The task: Filter the records down to the lines that hold the word "none", and copy each of those lines.

Input data:
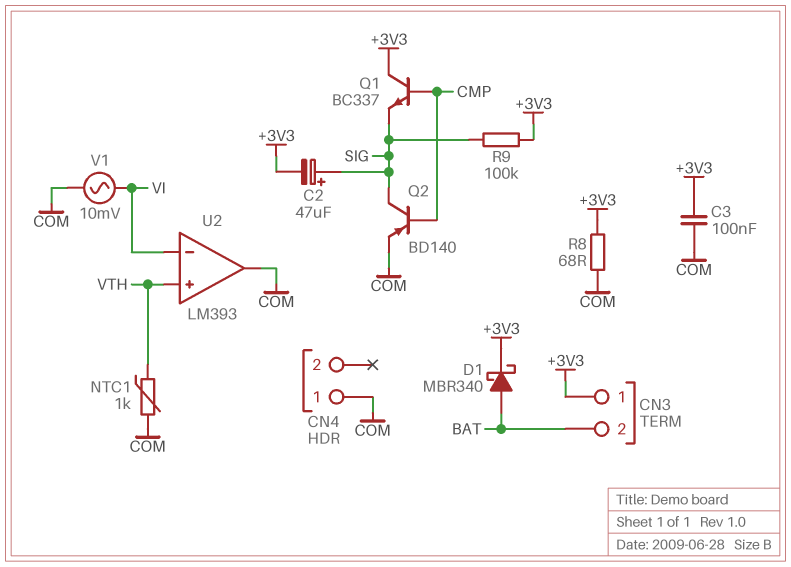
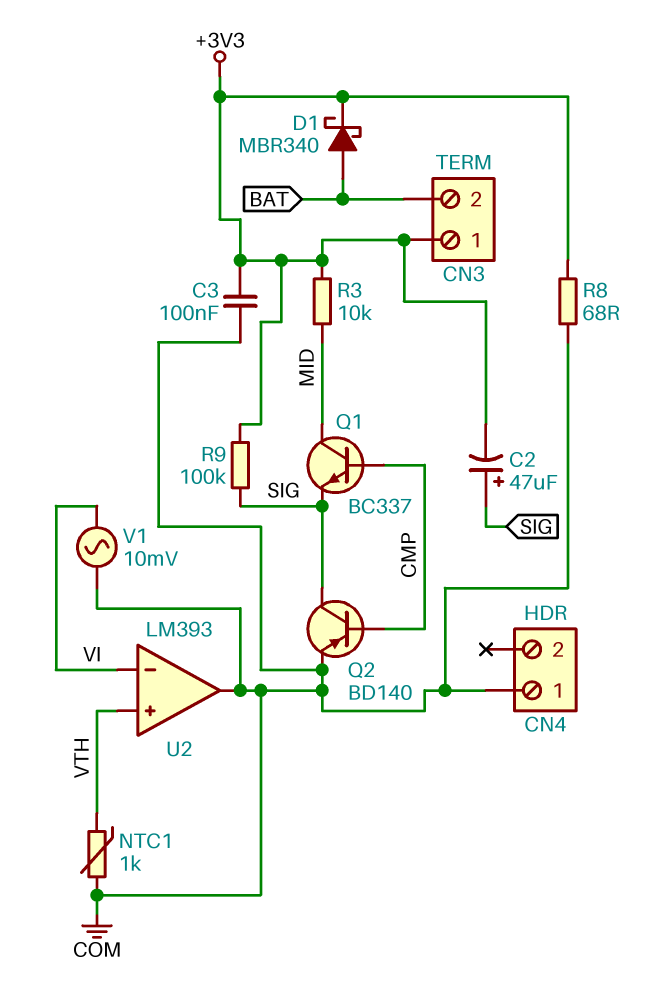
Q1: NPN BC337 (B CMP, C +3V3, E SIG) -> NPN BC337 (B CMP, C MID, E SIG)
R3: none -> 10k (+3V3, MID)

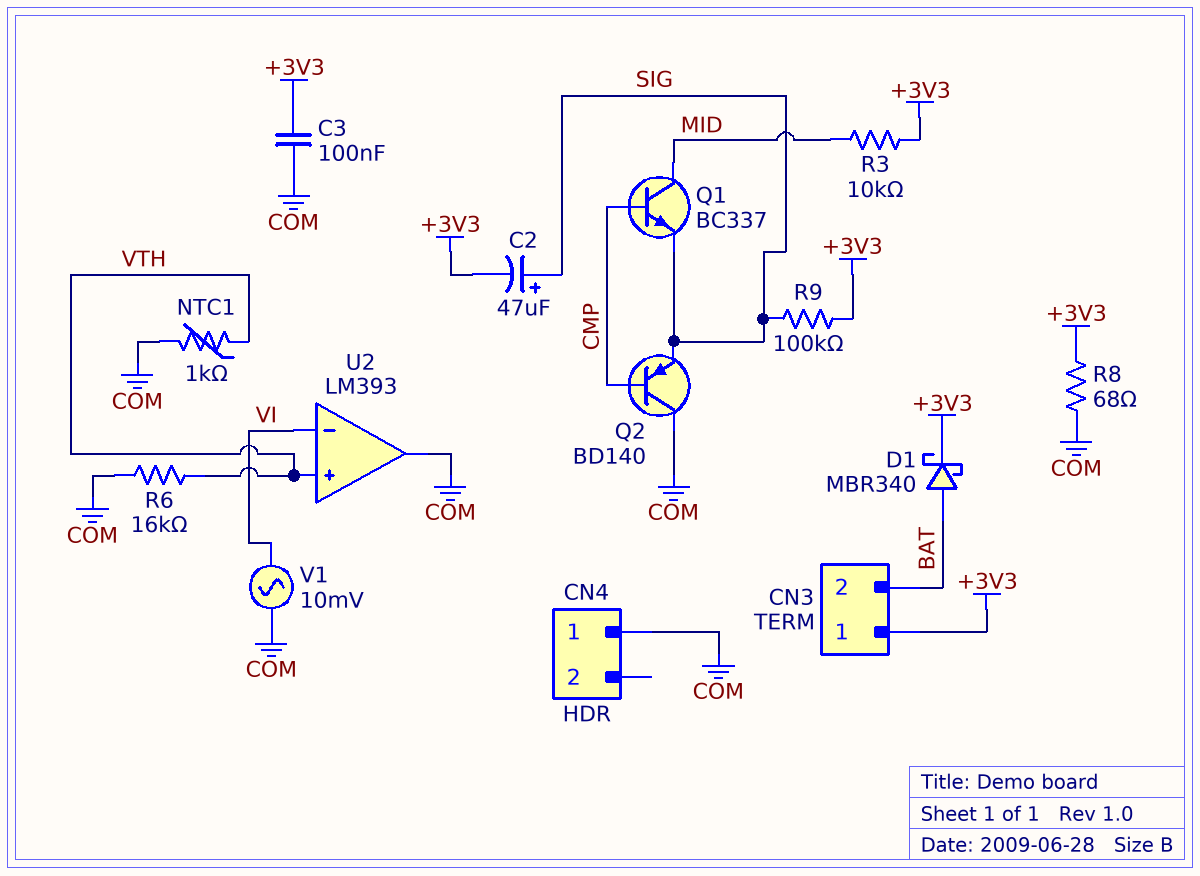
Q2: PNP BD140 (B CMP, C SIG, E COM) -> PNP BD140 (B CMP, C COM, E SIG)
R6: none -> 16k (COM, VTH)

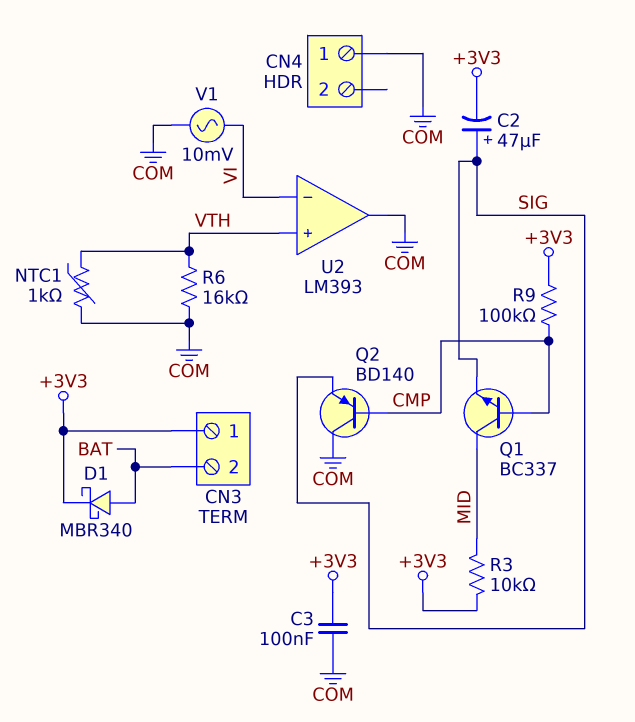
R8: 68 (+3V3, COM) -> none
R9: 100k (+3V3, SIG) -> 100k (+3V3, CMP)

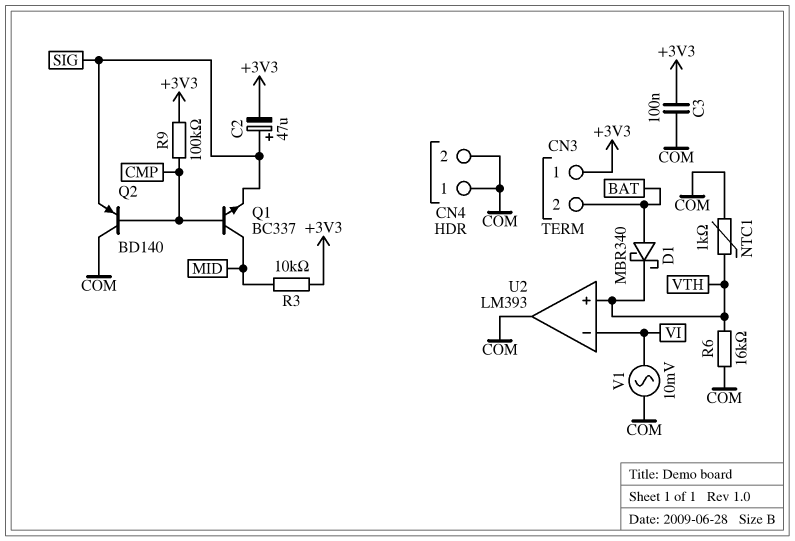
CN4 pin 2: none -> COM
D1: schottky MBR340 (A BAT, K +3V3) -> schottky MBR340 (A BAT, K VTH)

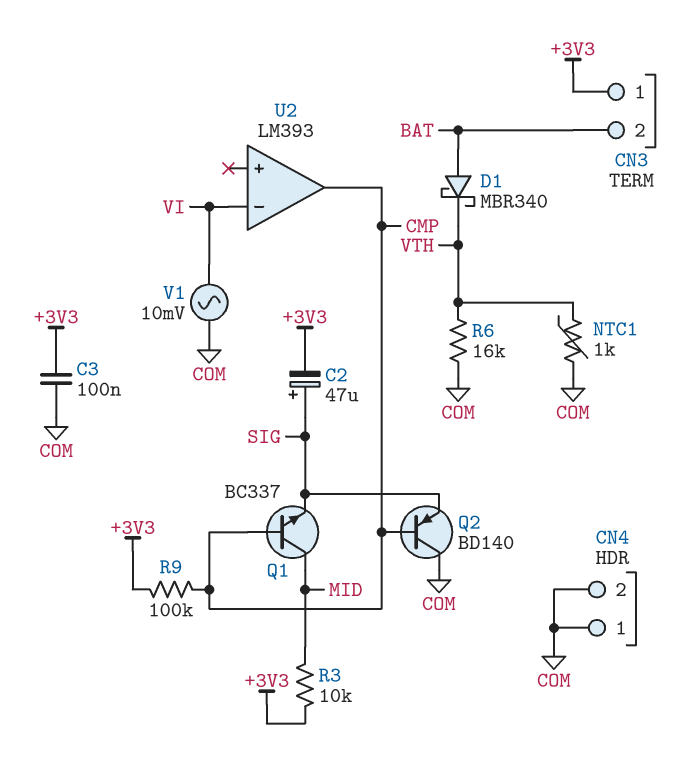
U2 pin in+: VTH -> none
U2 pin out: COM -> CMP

* * *

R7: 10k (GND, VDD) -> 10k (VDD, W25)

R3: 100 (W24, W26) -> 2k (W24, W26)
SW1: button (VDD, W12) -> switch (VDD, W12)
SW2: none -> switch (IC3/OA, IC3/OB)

Solution for this task:
R3: none -> 10k (+3V3, MID)
R6: none -> 16k (COM, VTH)
R8: 68 (+3V3, COM) -> none
CN4 pin 2: none -> COM
U2 pin in+: VTH -> none
SW2: none -> switch (IC3/OA, IC3/OB)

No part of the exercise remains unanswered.